- Task directions:
Format all of the data below as a numbered list, leaving out any blank lines.

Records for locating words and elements
····················

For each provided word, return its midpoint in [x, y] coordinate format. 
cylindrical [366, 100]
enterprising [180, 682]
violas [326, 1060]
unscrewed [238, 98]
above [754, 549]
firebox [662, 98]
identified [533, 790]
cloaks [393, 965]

····················

- Exercise result:
1. For each provided word, return its midpoint in [x, y] coordinate format. 
2. cylindrical [366, 100]
3. enterprising [180, 682]
4. violas [326, 1060]
5. unscrewed [238, 98]
6. above [754, 549]
7. firebox [662, 98]
8. identified [533, 790]
9. cloaks [393, 965]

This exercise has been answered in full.